--- START ---

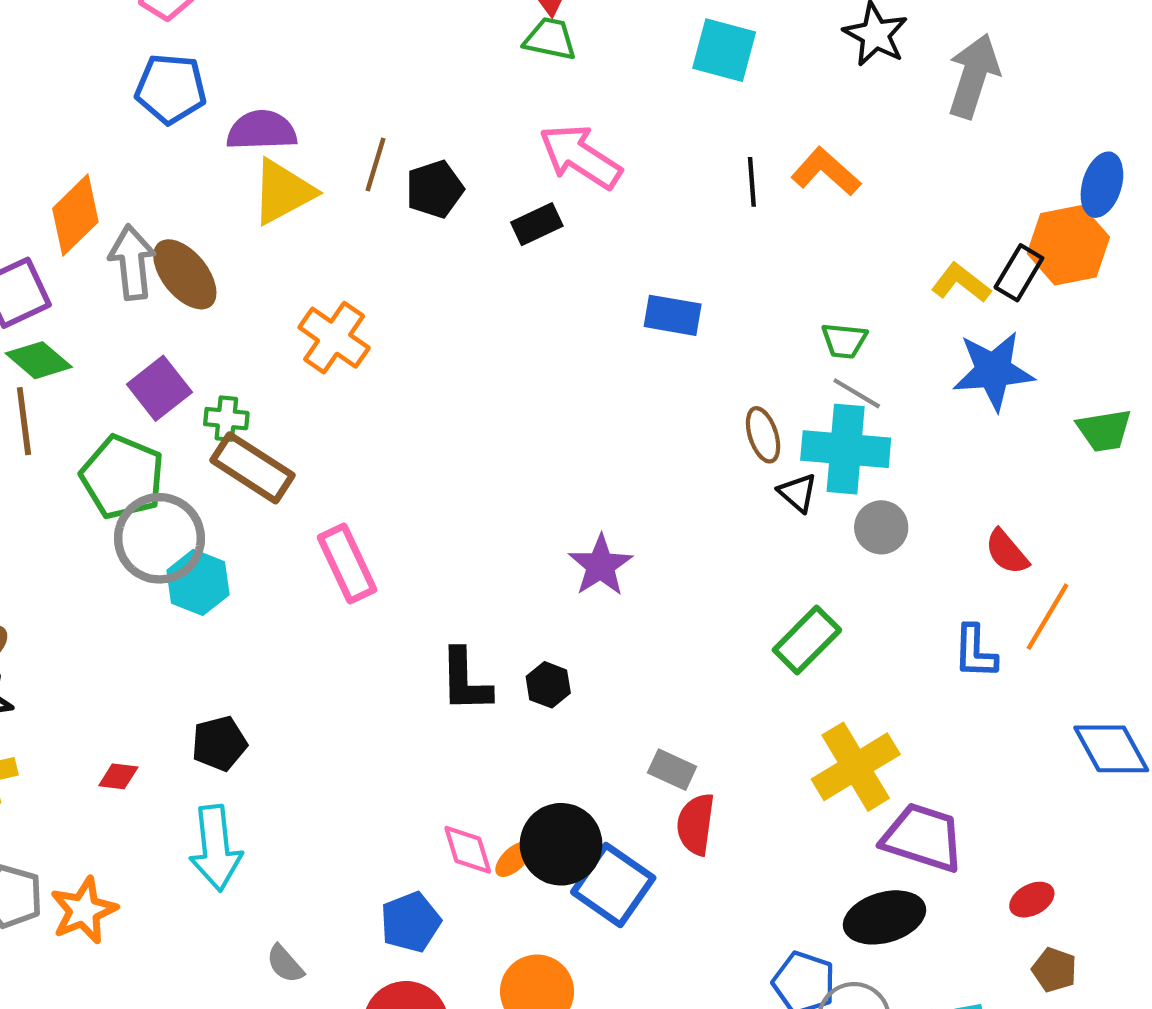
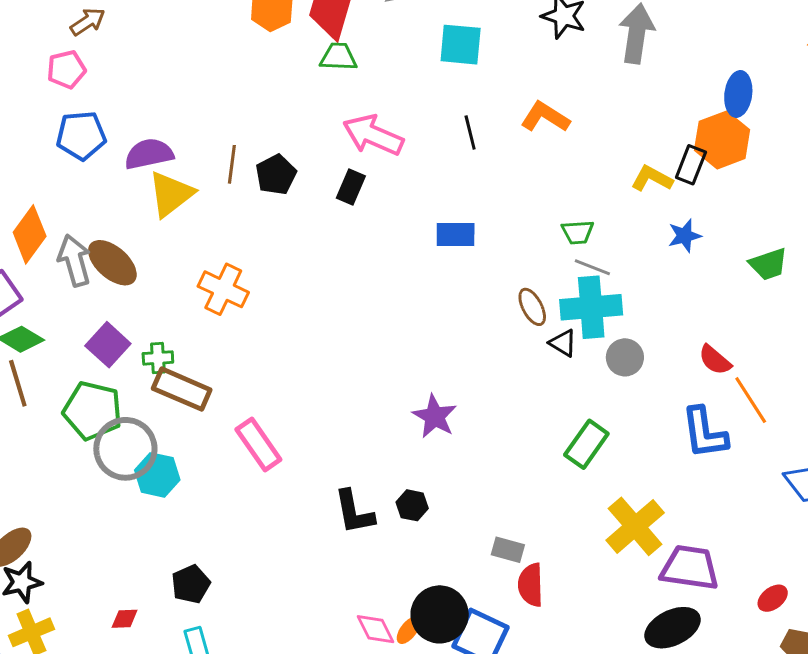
black line: (752, 182) -> (470, 133), moved
black rectangle: (537, 224) -> (351, 187), turned -32
blue star: (993, 371) -> (685, 236), size x0.6
orange line: (1048, 617) -> (751, 400), turned -54
blue L-shape: (975, 652) -> (705, 433), size x1.4

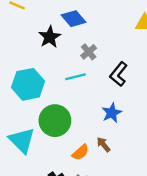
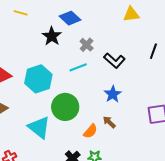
black L-shape: (119, 74) -> (114, 60), turned -80

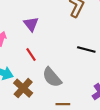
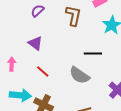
gray semicircle: (52, 77) -> (79, 75), moved

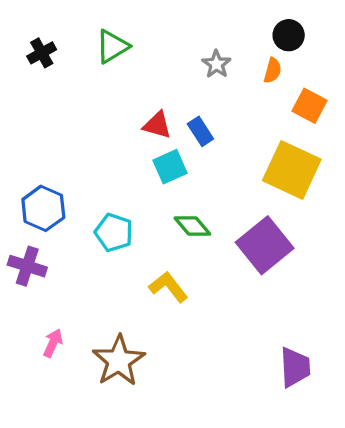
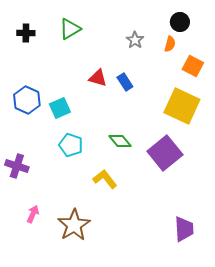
black cross: (42, 53) -> (26, 33), turned 30
cyan square: (170, 167) -> (60, 108), moved
blue hexagon: (43, 208) -> (27, 100), moved

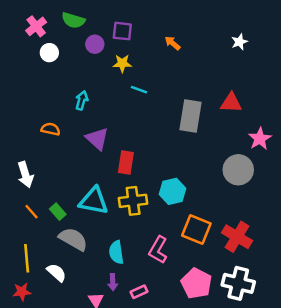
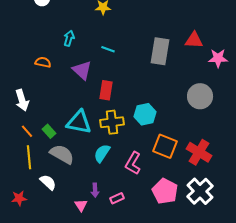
cyan line: (139, 90) -> (108, 49), moved
pink star: (260, 139) -> (218, 58), moved, turned 30
cyan semicircle: (116, 252) -> (102, 153), moved, turned 42
yellow line: (27, 258) -> (29, 157), moved
white cross: (238, 283) -> (200, 191), turned 32

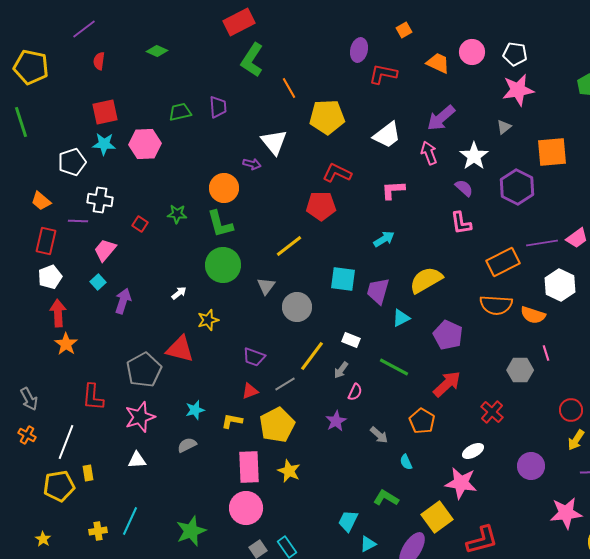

--- END ---

What the task asks -
Keep the pictures out and transcribe the listing exactly.

Solution -
black line: (752, 182) -> (470, 133), moved
black rectangle: (537, 224) -> (351, 187), turned -32
blue star: (993, 371) -> (685, 236), size x0.6
orange line: (1048, 617) -> (751, 400), turned -54
blue L-shape: (975, 652) -> (705, 433), size x1.4

black L-shape: (119, 74) -> (114, 60), turned -80

gray semicircle: (52, 77) -> (79, 75), moved

black cross: (42, 53) -> (26, 33), turned 30
cyan square: (170, 167) -> (60, 108), moved
blue hexagon: (43, 208) -> (27, 100), moved

cyan line: (139, 90) -> (108, 49), moved
pink star: (260, 139) -> (218, 58), moved, turned 30
cyan semicircle: (116, 252) -> (102, 153), moved, turned 42
yellow line: (27, 258) -> (29, 157), moved
white cross: (238, 283) -> (200, 191), turned 32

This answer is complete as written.